Using the material below, copy every line where "tile" appears.

====== Source information

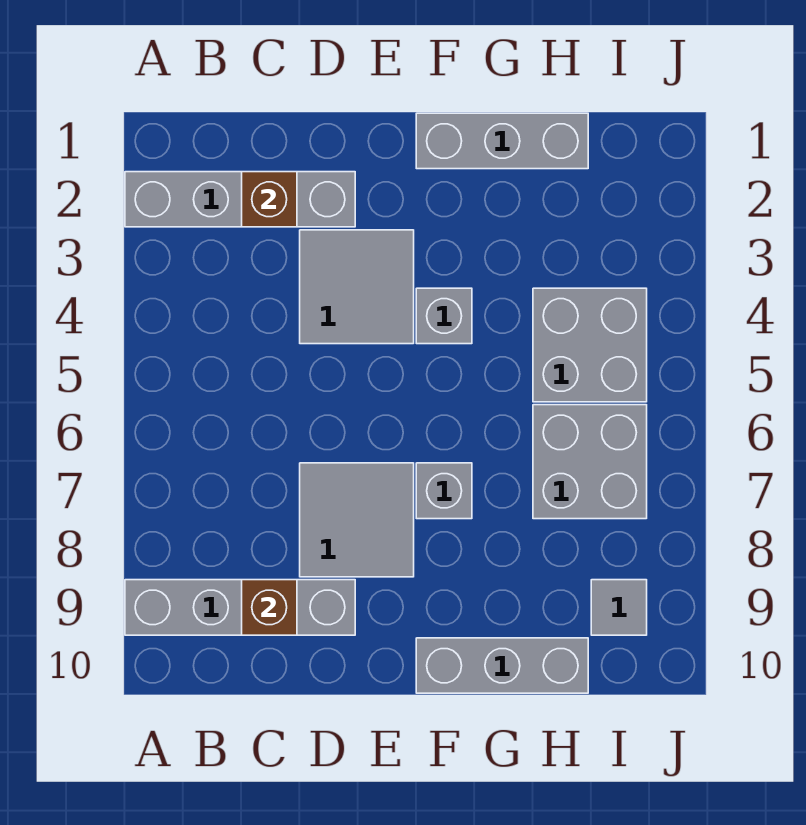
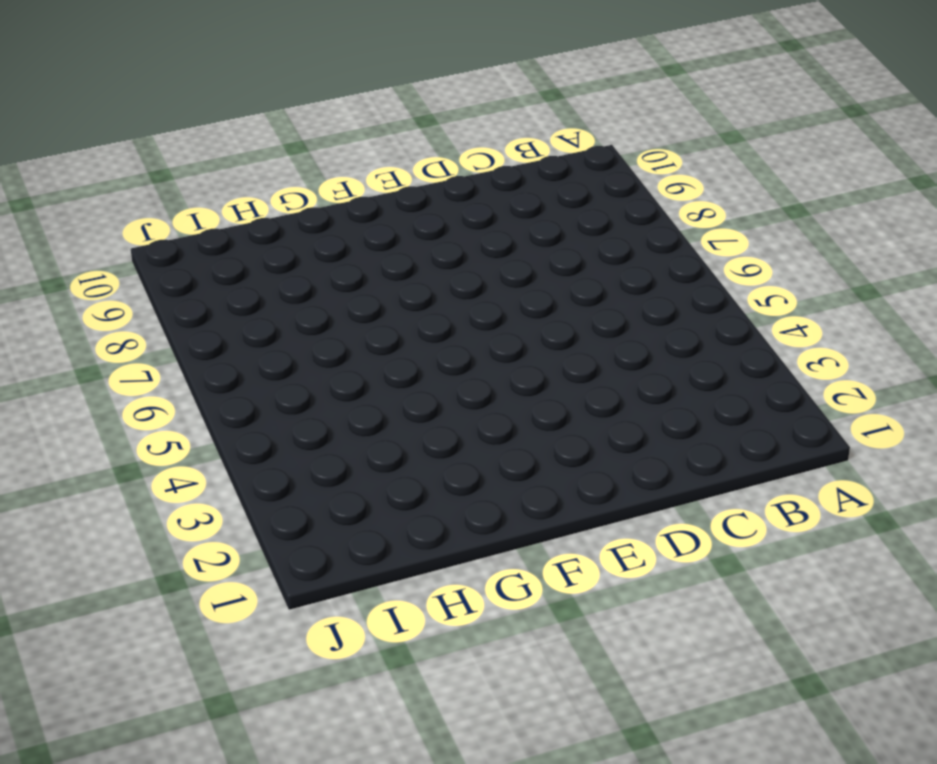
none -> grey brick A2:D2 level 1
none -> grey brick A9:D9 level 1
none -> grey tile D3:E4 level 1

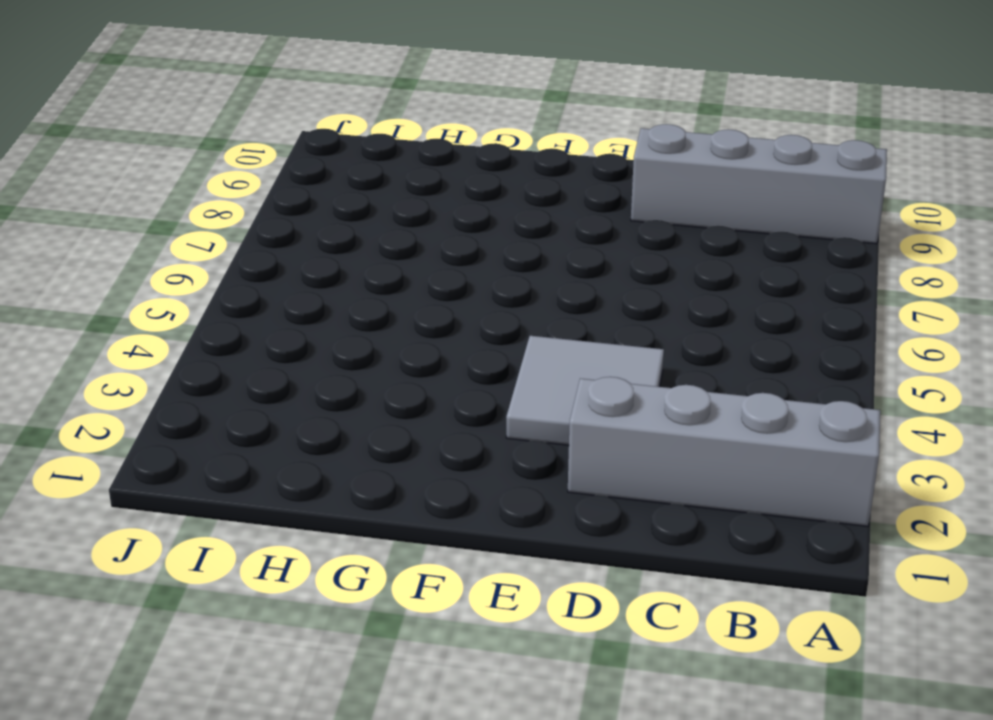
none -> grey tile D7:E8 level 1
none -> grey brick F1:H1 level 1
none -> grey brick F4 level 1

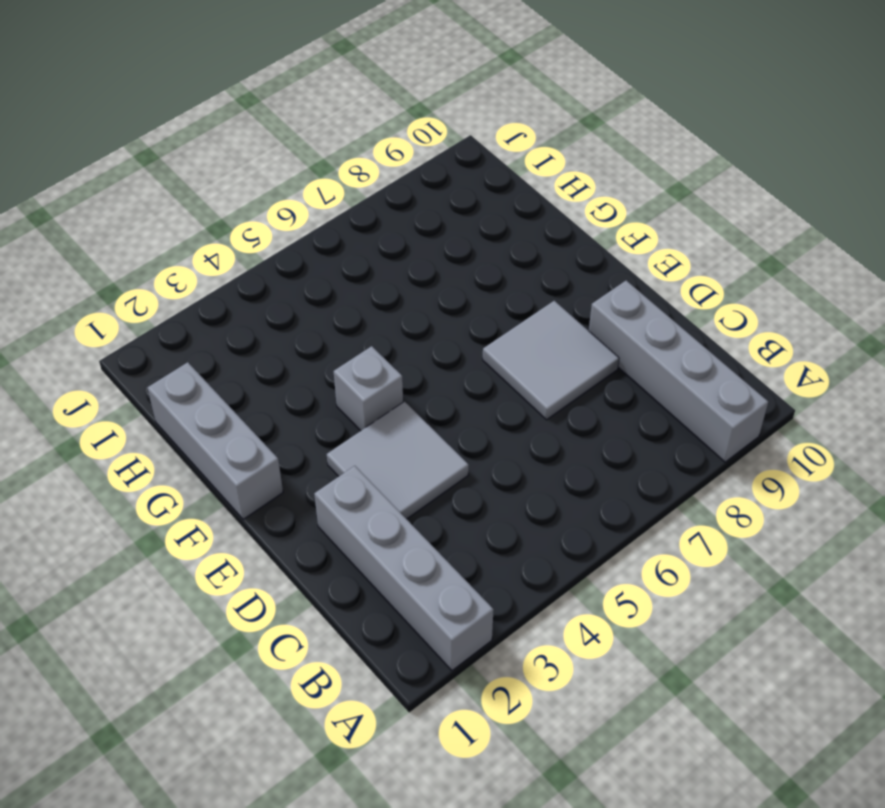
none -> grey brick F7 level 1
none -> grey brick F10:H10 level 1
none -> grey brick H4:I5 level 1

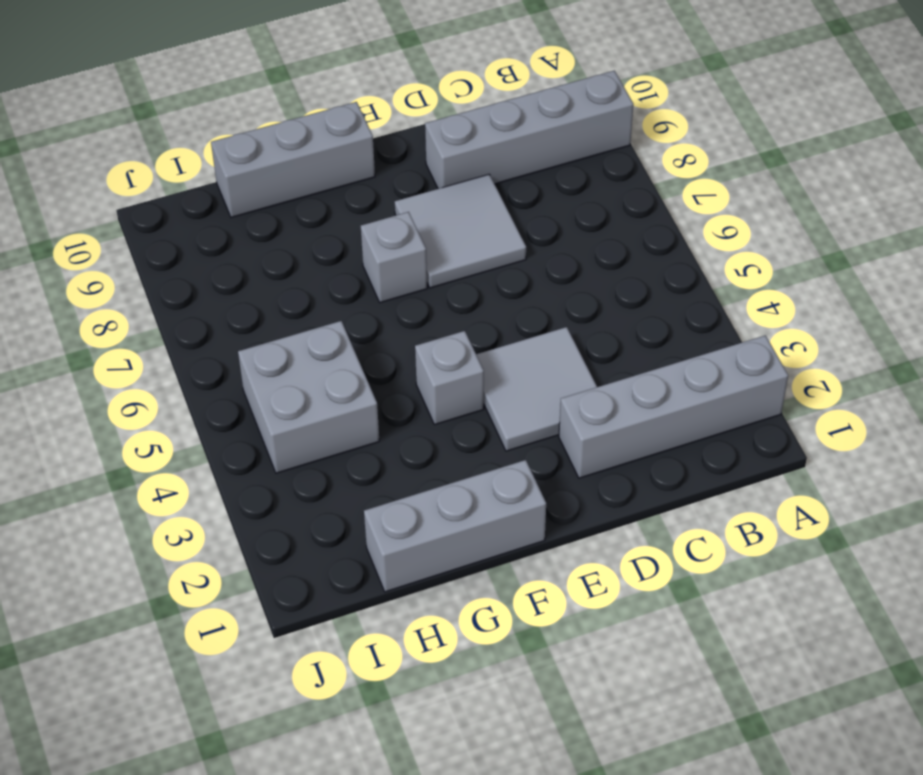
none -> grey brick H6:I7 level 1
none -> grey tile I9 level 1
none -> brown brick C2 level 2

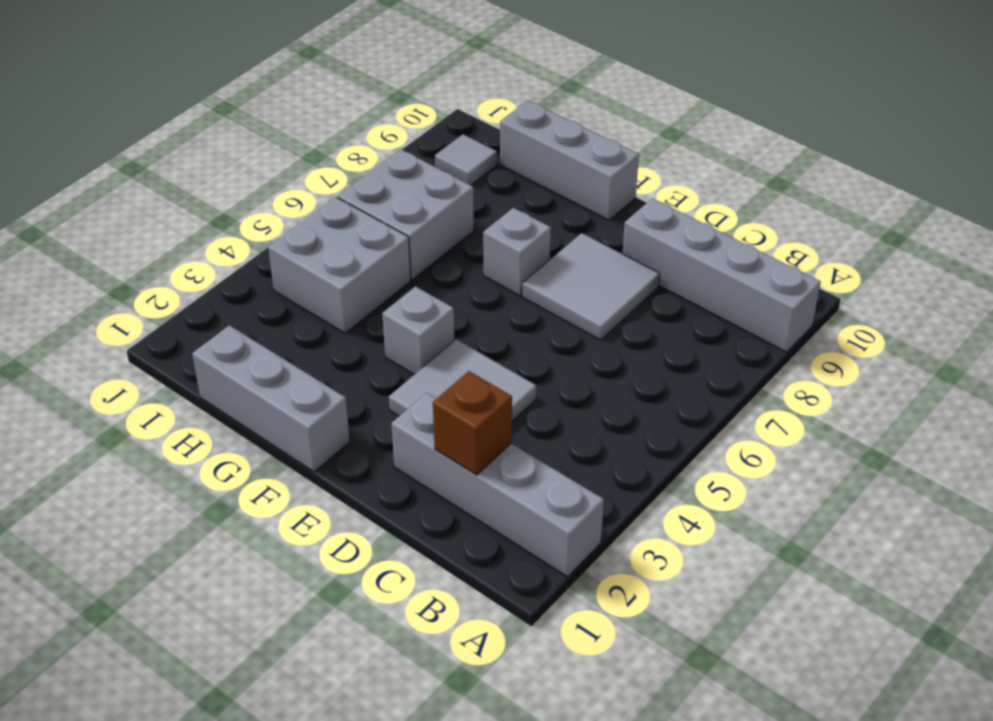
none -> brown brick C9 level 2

============

Answer for this exercise –
none -> grey tile D3:E4 level 1
none -> grey tile D7:E8 level 1
none -> grey tile I9 level 1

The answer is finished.